**WORK TO BE COMPLETED**
Your answer should be the lines below from the one with "camera (turquoise) |" to the one with "removed | glasses", both included, given again exactly and with nothing added.
______________________________
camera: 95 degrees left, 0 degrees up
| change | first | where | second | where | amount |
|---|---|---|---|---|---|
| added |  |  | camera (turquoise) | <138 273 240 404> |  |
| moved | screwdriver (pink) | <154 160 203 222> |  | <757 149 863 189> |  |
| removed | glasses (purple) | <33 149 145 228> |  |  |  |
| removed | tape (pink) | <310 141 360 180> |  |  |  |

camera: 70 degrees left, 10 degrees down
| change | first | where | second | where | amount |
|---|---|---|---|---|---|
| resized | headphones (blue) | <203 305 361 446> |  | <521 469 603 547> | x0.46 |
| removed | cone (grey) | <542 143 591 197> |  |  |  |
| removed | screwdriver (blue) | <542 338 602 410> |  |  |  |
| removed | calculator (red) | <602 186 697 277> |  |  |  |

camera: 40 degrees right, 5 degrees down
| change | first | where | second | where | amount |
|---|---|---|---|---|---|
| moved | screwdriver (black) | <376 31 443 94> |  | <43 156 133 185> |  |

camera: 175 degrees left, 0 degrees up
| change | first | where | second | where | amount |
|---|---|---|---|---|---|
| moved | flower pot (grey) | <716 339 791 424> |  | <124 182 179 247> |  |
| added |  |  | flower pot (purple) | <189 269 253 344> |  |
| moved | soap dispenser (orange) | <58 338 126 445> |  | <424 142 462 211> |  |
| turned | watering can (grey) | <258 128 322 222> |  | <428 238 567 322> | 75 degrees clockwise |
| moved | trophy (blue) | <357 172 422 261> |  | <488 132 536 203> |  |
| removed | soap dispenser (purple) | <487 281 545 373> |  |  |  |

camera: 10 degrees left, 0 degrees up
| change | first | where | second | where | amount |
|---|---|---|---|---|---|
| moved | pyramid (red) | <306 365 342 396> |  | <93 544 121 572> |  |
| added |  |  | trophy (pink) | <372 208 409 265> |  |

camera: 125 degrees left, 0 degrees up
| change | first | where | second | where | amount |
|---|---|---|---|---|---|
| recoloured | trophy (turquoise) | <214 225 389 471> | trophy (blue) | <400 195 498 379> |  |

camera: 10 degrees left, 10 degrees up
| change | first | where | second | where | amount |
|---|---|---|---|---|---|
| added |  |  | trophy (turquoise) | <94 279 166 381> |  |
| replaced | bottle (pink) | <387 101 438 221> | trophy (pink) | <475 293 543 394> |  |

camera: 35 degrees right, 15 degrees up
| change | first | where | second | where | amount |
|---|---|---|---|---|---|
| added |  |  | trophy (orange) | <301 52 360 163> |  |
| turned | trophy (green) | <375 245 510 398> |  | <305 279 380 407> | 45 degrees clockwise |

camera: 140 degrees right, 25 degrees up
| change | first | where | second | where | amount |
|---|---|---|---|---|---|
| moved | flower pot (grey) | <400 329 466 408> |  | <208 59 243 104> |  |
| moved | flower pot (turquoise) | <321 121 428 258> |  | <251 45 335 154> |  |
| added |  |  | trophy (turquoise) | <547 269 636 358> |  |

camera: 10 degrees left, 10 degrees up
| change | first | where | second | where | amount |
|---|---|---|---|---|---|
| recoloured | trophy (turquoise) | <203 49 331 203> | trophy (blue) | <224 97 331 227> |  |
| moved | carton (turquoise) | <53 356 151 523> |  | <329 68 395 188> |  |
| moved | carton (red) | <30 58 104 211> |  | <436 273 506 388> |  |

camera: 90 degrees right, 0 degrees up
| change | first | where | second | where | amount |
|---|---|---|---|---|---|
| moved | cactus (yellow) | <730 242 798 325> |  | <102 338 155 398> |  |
______________________________
**RESULT OF THIS TASK**
| added |  |  | camera (turquoise) | <138 273 240 404> |  |
| moved | screwdriver (pink) | <154 160 203 222> |  | <757 149 863 189> |  |
| removed | glasses (purple) | <33 149 145 228> |  |  |  |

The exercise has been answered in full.